▶ [DATA]:

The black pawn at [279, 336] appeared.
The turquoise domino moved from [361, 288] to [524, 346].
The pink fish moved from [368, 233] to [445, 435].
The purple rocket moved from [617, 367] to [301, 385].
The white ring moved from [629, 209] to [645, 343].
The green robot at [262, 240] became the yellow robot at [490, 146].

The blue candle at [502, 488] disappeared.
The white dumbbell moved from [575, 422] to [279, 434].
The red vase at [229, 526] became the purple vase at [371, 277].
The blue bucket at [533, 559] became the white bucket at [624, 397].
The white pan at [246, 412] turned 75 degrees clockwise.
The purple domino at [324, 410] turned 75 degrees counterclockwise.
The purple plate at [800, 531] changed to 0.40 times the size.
--
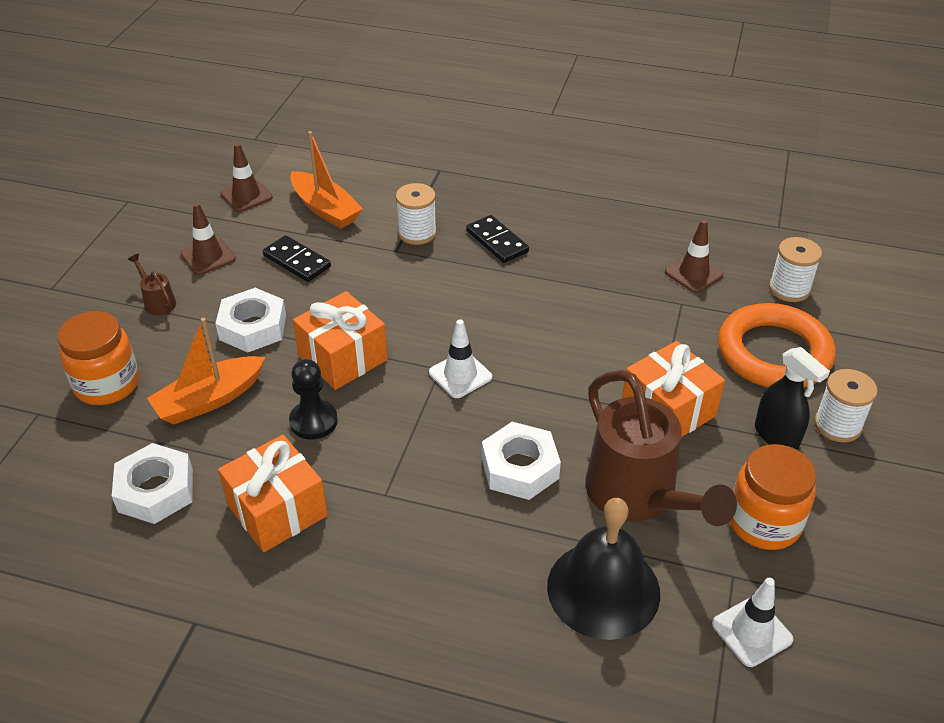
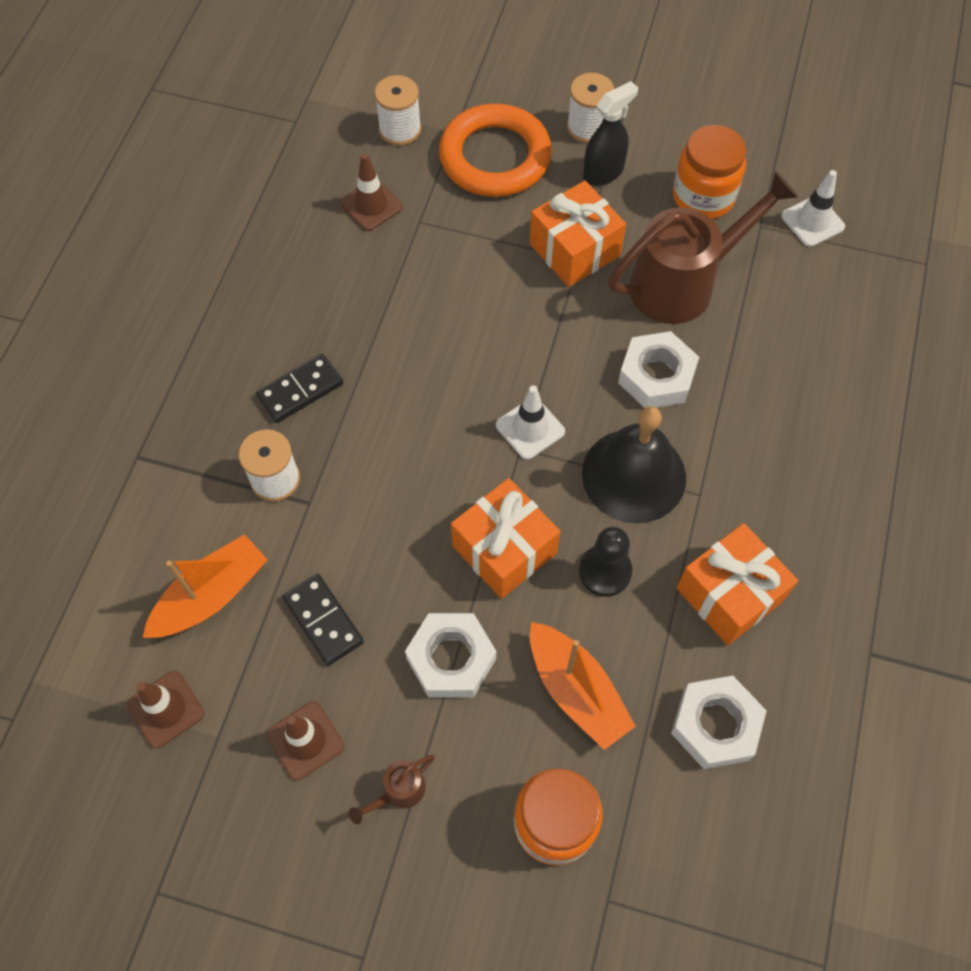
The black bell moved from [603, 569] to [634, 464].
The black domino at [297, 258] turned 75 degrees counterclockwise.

▶ [WHAT THE EXERCISE ASKS]:
Starting at the line above that holds "The black pawn at [279, 336] appeared." and ending at the line that holds "The white ring", transcribe each line exactly and include no other lines.

▶ [TASK RESPONSE]:
The black pawn at [279, 336] appeared.
The turquoise domino moved from [361, 288] to [524, 346].
The pink fish moved from [368, 233] to [445, 435].
The purple rocket moved from [617, 367] to [301, 385].
The white ring moved from [629, 209] to [645, 343].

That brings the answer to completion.